===== DATASET EXCERPTS

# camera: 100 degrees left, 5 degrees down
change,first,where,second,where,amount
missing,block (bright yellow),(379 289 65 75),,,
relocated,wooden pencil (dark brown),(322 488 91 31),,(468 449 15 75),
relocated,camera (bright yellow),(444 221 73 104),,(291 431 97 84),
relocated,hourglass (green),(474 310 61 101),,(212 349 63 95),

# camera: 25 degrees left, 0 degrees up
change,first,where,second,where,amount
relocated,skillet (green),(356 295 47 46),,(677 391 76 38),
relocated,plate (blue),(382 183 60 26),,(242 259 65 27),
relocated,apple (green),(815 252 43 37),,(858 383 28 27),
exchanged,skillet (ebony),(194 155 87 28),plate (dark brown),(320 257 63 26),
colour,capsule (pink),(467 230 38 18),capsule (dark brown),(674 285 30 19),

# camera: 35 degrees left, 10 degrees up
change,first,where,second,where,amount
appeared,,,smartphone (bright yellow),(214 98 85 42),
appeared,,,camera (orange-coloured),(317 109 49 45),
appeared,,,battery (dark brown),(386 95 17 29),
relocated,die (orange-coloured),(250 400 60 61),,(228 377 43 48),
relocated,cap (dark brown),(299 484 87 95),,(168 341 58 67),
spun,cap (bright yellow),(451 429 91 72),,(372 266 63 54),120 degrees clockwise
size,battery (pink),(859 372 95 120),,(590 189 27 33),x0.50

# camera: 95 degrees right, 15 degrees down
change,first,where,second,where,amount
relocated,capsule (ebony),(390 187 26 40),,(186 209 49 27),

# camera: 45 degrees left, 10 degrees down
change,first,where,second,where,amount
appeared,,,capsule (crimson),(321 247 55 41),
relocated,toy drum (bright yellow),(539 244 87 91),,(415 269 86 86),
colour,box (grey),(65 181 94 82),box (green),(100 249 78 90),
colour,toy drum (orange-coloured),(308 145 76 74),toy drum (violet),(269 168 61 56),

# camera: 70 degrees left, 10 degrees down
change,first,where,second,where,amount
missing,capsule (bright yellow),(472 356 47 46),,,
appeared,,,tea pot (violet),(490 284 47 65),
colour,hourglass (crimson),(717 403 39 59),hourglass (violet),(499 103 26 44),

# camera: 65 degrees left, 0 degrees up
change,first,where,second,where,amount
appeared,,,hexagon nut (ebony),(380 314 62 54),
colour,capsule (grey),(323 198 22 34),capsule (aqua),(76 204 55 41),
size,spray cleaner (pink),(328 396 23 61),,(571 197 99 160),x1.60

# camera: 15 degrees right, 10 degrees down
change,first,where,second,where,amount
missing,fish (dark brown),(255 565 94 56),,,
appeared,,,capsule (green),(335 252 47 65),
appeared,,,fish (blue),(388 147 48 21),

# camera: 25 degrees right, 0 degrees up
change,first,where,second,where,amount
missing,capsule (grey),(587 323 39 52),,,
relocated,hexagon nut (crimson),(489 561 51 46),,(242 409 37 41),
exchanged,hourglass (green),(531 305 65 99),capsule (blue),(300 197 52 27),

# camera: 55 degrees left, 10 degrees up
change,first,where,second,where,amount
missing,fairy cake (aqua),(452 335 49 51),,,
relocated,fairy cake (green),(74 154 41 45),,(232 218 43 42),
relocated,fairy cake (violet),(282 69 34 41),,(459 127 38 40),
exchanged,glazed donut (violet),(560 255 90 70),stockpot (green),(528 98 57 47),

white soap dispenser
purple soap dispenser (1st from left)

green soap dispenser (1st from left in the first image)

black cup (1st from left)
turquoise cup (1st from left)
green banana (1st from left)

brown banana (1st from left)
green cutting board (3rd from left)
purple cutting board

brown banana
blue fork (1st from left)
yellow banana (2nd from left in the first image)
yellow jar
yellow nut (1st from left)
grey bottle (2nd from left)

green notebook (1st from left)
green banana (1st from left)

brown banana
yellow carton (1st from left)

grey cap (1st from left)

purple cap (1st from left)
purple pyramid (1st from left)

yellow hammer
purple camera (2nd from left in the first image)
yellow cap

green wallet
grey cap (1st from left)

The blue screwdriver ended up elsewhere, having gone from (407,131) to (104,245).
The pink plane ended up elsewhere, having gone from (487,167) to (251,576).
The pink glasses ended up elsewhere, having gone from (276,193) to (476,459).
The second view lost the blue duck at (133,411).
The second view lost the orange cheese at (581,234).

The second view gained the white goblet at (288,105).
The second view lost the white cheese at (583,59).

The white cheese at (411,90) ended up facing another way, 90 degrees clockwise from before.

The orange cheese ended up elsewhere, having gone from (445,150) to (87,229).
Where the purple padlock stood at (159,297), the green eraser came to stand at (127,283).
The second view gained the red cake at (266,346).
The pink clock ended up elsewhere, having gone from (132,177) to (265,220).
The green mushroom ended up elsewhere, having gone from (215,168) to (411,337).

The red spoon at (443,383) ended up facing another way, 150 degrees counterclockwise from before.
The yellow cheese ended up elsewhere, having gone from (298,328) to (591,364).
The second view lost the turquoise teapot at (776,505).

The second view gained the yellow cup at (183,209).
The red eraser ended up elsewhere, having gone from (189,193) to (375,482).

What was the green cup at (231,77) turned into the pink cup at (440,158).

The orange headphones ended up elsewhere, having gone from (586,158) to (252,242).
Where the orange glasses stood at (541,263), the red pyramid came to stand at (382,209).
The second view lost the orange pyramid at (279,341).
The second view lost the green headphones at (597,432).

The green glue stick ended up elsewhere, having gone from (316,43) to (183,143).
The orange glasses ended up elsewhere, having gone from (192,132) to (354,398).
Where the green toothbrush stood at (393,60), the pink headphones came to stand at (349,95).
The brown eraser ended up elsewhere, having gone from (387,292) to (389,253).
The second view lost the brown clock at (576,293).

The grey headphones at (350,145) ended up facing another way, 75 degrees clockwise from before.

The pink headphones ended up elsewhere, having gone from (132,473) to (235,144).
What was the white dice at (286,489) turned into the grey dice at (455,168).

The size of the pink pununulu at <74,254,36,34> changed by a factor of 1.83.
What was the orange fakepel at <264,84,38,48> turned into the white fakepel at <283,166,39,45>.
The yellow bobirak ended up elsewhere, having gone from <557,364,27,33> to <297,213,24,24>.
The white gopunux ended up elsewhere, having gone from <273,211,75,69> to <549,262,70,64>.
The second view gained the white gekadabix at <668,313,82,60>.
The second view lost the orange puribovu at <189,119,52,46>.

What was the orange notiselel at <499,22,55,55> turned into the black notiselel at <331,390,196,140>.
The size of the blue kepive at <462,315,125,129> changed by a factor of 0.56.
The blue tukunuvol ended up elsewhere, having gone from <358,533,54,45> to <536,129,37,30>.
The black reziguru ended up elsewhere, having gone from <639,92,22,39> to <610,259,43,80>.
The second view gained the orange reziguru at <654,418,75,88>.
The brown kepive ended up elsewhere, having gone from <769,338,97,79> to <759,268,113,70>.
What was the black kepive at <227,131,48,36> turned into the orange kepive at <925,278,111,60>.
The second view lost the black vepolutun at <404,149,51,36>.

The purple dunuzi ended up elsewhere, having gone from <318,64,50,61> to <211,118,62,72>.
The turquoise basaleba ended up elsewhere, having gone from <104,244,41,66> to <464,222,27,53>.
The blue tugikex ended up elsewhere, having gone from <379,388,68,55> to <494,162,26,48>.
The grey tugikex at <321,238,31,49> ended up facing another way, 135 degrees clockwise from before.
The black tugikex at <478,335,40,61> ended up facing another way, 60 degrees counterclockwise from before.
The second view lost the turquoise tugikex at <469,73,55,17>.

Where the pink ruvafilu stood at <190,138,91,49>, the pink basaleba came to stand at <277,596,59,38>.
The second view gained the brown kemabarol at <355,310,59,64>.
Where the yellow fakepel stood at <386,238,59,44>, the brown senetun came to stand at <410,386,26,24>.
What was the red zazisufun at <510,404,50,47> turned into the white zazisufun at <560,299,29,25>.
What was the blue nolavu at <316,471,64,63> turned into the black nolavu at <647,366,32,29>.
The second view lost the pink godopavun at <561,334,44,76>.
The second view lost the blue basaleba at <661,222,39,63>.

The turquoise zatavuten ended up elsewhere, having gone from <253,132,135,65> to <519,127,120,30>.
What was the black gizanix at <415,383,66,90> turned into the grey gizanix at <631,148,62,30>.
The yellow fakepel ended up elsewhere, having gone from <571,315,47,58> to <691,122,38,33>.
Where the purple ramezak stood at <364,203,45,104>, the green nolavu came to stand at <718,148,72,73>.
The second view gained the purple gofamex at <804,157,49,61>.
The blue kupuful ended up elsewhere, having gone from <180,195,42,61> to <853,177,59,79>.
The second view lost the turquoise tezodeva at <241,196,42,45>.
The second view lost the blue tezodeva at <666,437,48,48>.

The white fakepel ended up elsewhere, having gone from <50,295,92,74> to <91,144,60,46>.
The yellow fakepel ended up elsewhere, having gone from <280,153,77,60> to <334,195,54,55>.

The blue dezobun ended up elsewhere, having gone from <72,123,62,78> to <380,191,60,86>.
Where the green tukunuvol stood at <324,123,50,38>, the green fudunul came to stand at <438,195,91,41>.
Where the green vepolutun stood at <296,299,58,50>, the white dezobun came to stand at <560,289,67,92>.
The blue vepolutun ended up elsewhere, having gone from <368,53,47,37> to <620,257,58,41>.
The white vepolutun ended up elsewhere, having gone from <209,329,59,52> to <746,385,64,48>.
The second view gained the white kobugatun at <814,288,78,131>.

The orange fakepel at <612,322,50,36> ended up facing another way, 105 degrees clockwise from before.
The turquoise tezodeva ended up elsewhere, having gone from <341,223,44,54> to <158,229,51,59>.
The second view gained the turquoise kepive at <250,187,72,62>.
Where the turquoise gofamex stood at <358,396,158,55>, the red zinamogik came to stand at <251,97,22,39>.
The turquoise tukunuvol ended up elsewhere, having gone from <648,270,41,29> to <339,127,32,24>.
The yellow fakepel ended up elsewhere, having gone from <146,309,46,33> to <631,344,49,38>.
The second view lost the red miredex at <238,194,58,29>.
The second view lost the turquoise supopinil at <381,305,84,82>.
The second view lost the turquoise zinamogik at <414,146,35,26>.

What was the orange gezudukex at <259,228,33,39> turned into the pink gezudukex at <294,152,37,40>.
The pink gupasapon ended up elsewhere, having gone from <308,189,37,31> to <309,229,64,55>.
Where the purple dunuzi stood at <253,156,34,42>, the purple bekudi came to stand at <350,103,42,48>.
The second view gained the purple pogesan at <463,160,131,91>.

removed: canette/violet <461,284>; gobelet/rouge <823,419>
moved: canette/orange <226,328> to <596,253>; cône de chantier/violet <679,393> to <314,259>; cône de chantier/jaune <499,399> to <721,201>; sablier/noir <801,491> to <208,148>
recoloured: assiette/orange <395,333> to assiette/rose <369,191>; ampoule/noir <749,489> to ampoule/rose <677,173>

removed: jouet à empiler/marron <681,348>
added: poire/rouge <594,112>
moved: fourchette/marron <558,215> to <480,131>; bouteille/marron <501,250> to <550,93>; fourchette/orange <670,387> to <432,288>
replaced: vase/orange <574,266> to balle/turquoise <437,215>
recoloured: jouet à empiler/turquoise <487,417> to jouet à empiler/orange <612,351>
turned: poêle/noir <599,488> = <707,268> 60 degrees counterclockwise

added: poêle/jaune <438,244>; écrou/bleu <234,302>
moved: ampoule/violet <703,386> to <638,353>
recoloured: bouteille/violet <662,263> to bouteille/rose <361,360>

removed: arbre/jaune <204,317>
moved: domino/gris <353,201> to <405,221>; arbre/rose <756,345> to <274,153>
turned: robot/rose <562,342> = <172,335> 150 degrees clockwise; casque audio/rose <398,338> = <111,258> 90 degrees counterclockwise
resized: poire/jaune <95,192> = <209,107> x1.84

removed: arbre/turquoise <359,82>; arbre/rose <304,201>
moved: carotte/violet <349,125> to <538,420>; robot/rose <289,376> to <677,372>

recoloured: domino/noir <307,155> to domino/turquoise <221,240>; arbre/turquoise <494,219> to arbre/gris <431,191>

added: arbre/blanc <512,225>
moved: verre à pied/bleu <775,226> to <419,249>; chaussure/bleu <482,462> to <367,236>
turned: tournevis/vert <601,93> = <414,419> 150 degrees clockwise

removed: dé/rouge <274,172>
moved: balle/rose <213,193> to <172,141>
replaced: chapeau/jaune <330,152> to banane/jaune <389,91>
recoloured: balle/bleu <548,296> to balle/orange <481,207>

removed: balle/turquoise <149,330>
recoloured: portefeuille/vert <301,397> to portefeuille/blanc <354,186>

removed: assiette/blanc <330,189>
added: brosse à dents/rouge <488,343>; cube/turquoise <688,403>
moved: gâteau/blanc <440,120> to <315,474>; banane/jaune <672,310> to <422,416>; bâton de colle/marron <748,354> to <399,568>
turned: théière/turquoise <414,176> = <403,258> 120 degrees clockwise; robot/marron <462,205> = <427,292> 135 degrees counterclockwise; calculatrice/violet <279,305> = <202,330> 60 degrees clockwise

==========

WHAT YOU WILL DO: Which lines above hold the string "canette"? Copy every one of them.

ANSWER BOX:
removed: canette/violet <461,284>; gobelet/rouge <823,419>
moved: canette/orange <226,328> to <596,253>; cône de chantier/violet <679,393> to <314,259>; cône de chantier/jaune <499,399> to <721,201>; sablier/noir <801,491> to <208,148>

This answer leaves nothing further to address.